SUPPLIED INFORMATION
══════

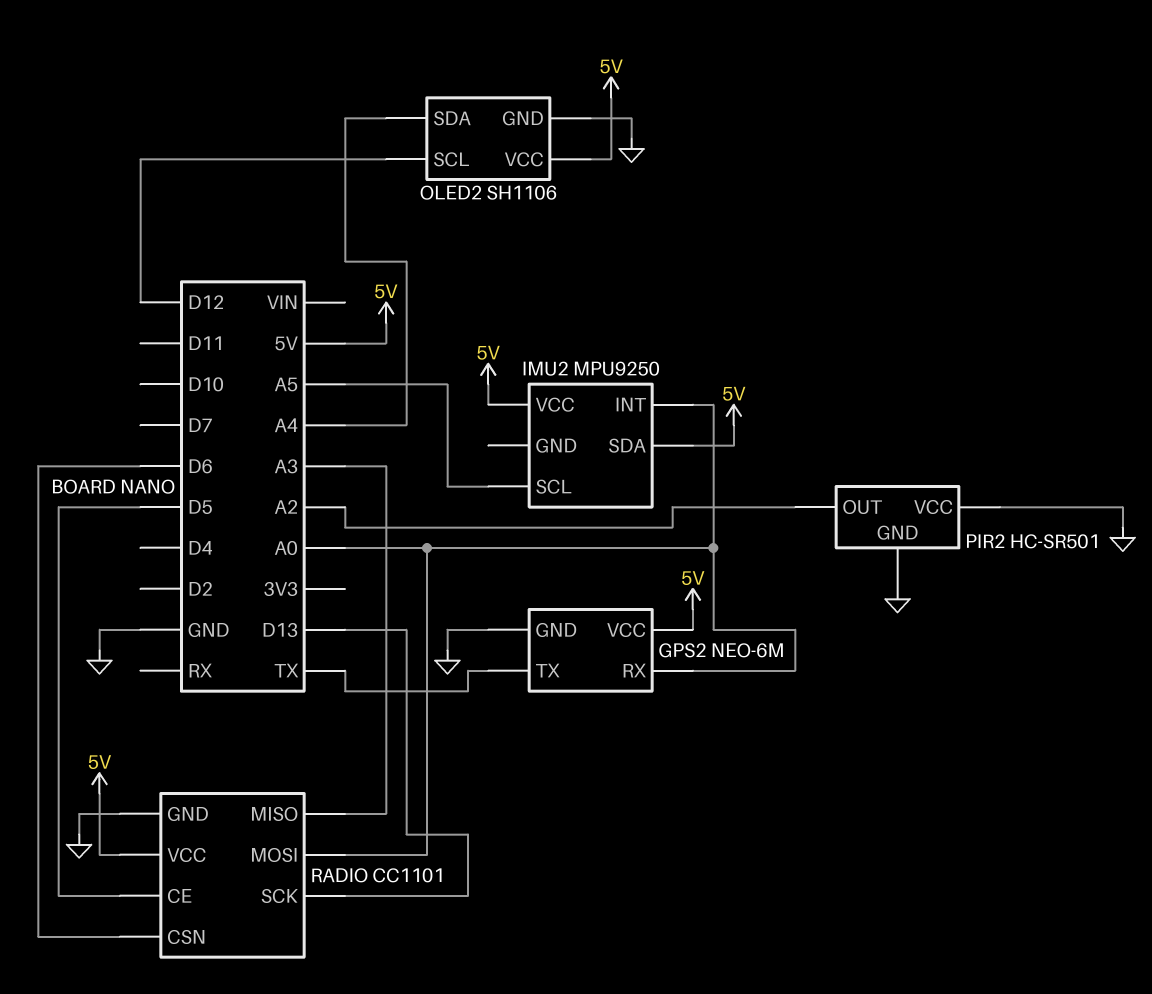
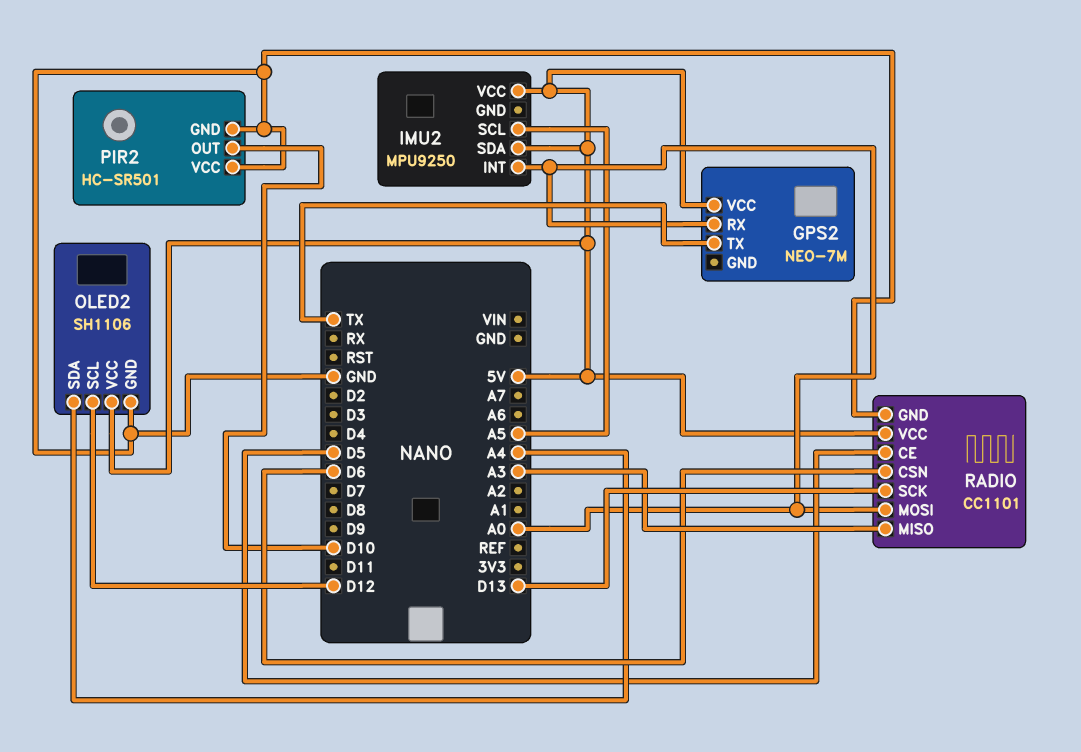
GPS2: NEO-6M -> NEO-7M
GPS2 pin GND: GND -> none
PIR2 pin OUT: A2 -> D10

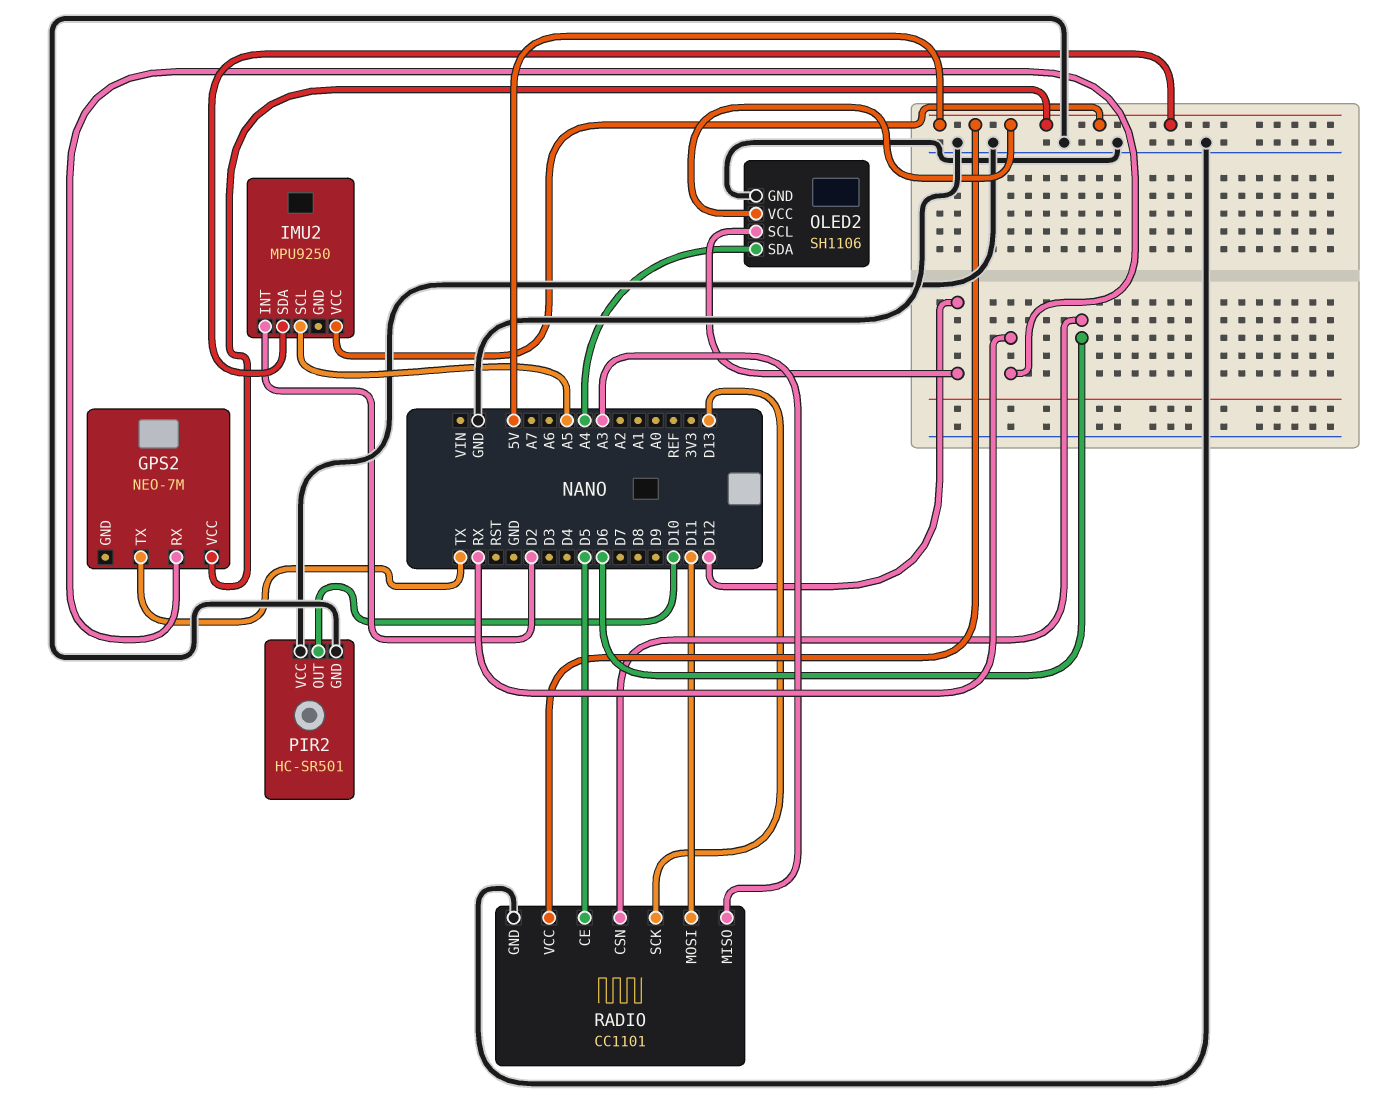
GPS2 pin RX: A0 -> RX
IMU2 pin INT: A0 -> D2
RADIO pin MOSI: A0 -> D11

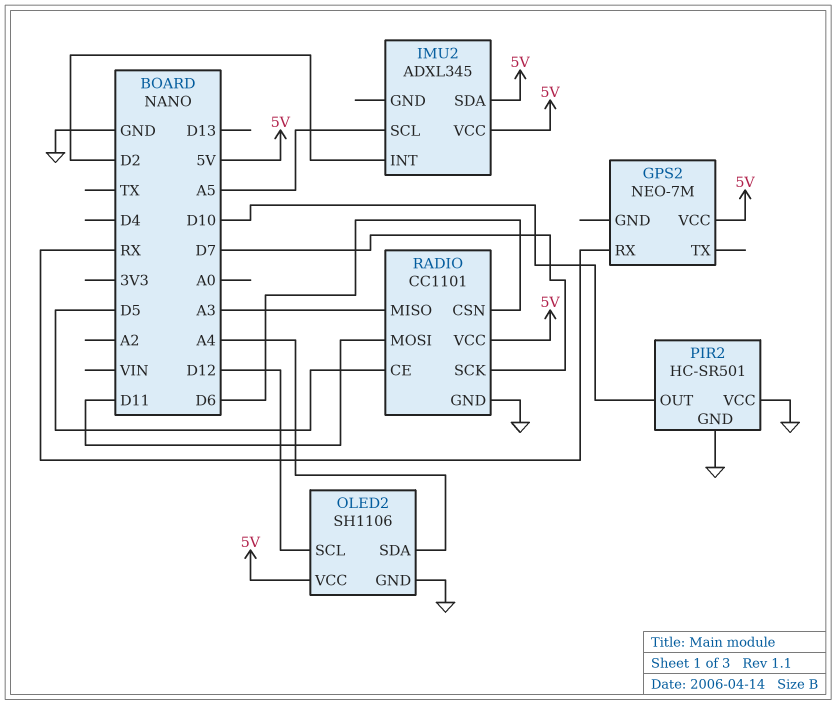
GPS2 pin TX: TX -> none
IMU2: MPU9250 -> ADXL345
RADIO pin SCK: D13 -> D7

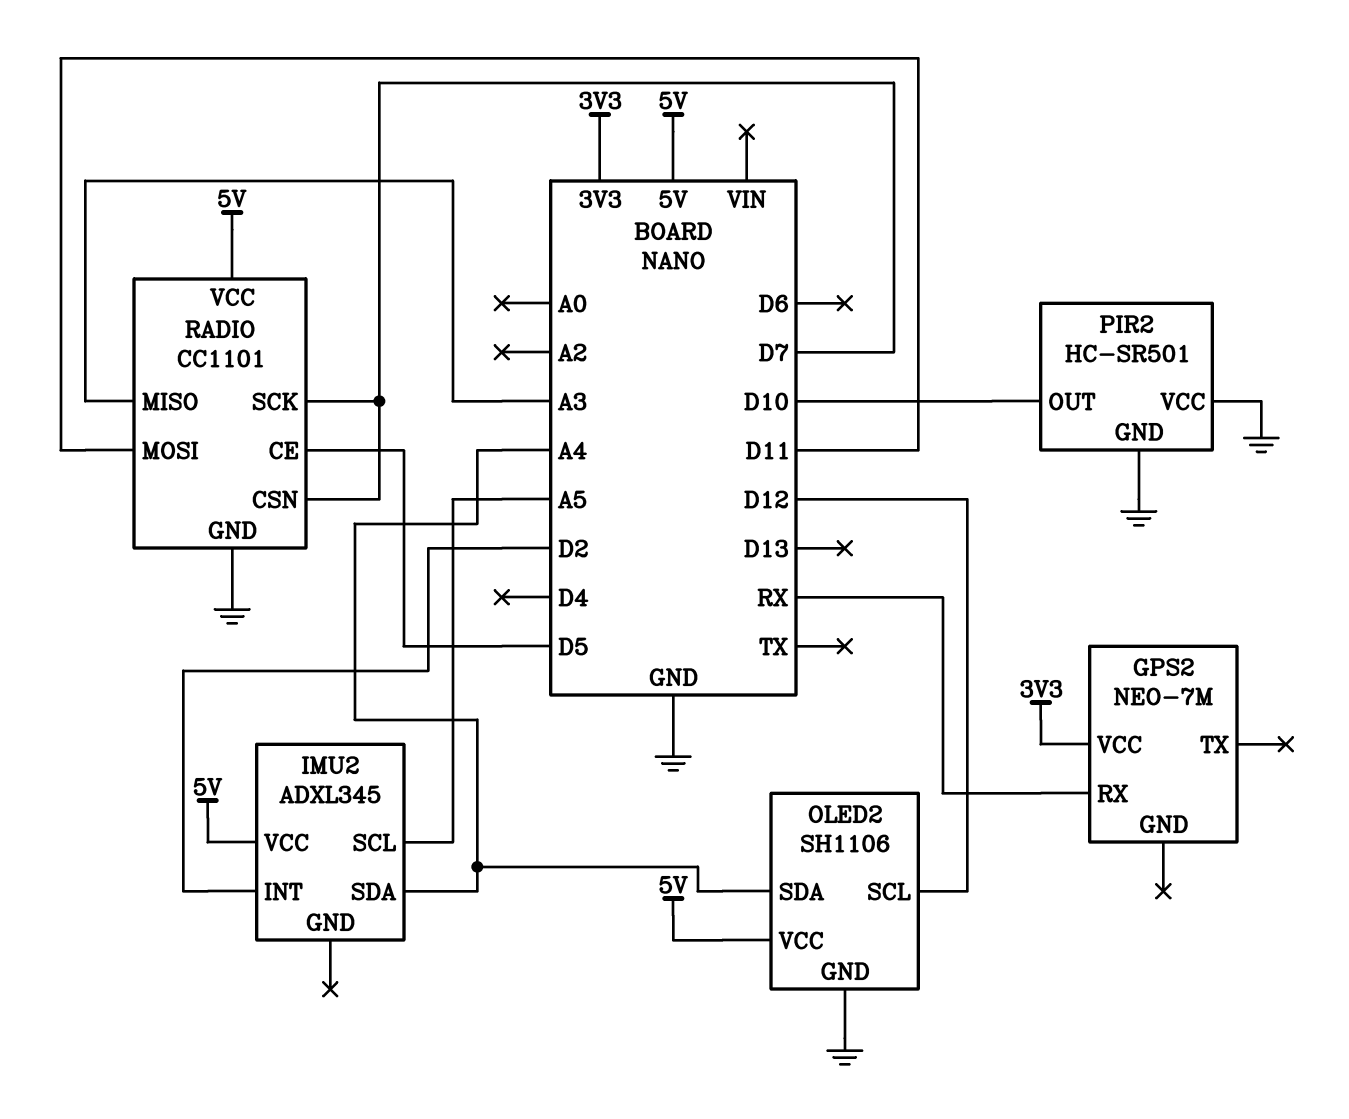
GPS2 pin VCC: 5V -> 3V3
IMU2 pin SDA: 5V -> A4
RADIO pin CSN: D6 -> D7

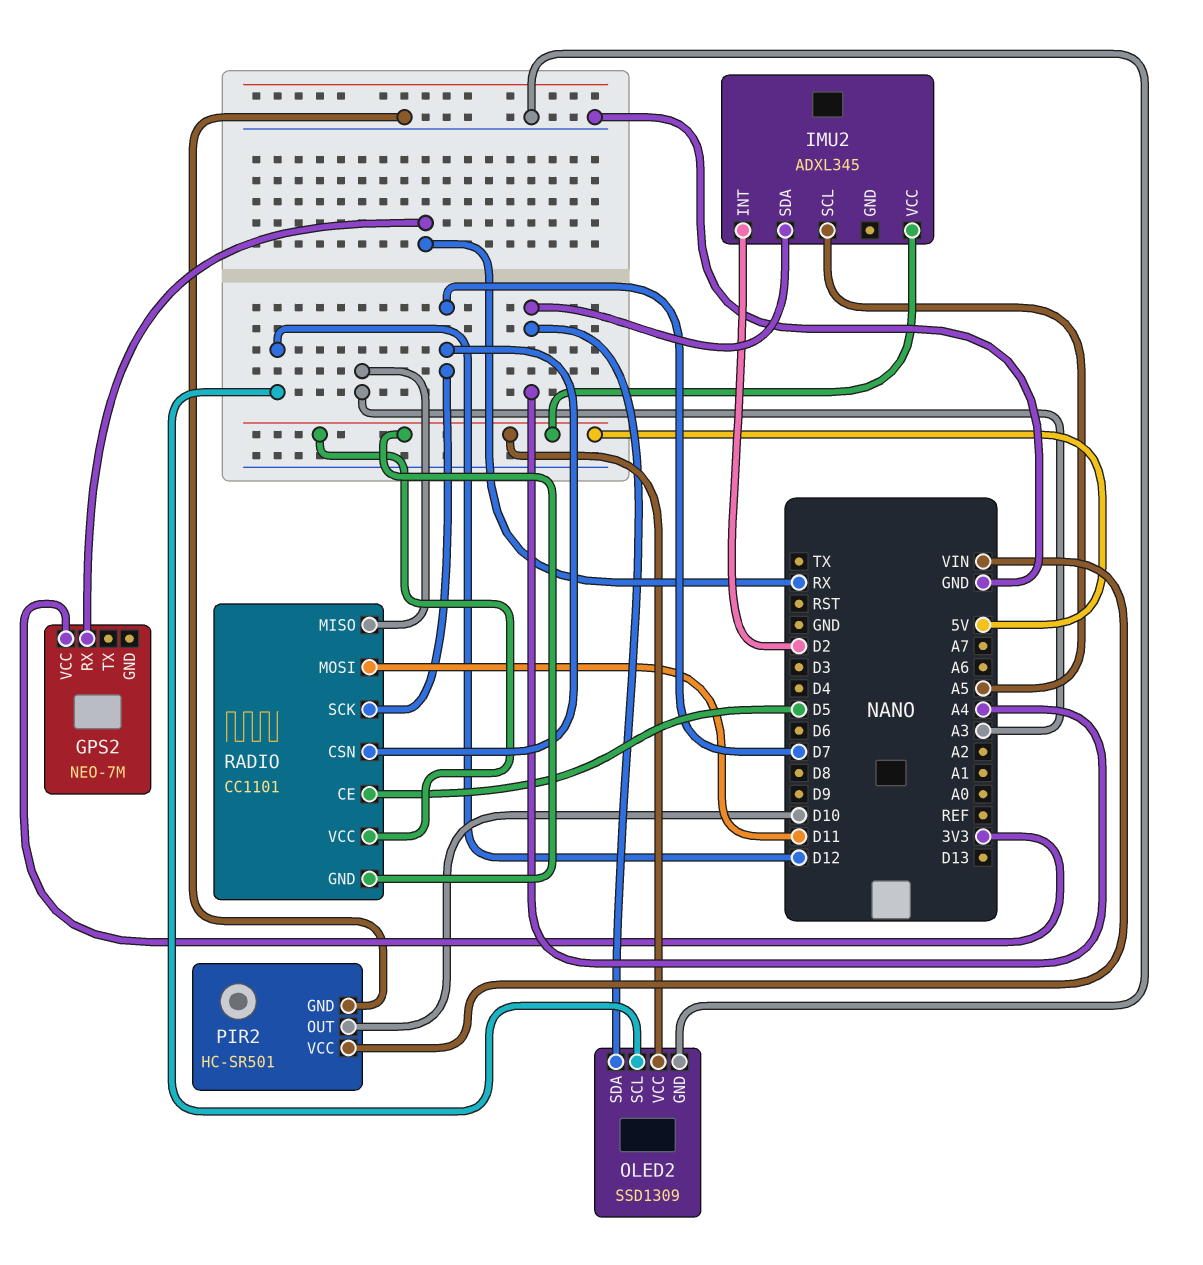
OLED2: SH1106 -> SSD1309
PIR2 pin VCC: GND -> VIN
RADIO pin GND: GND -> 5V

══════

TASK DETAILS
Write the records above out again exactly, with no pictures in your copy.

RESPONSE FOR THIS EXERCISE
GPS2: NEO-6M -> NEO-7M
GPS2 pin GND: GND -> none
PIR2 pin OUT: A2 -> D10

GPS2 pin RX: A0 -> RX
IMU2 pin INT: A0 -> D2
RADIO pin MOSI: A0 -> D11

GPS2 pin TX: TX -> none
IMU2: MPU9250 -> ADXL345
RADIO pin SCK: D13 -> D7

GPS2 pin VCC: 5V -> 3V3
IMU2 pin SDA: 5V -> A4
RADIO pin CSN: D6 -> D7

OLED2: SH1106 -> SSD1309
PIR2 pin VCC: GND -> VIN
RADIO pin GND: GND -> 5V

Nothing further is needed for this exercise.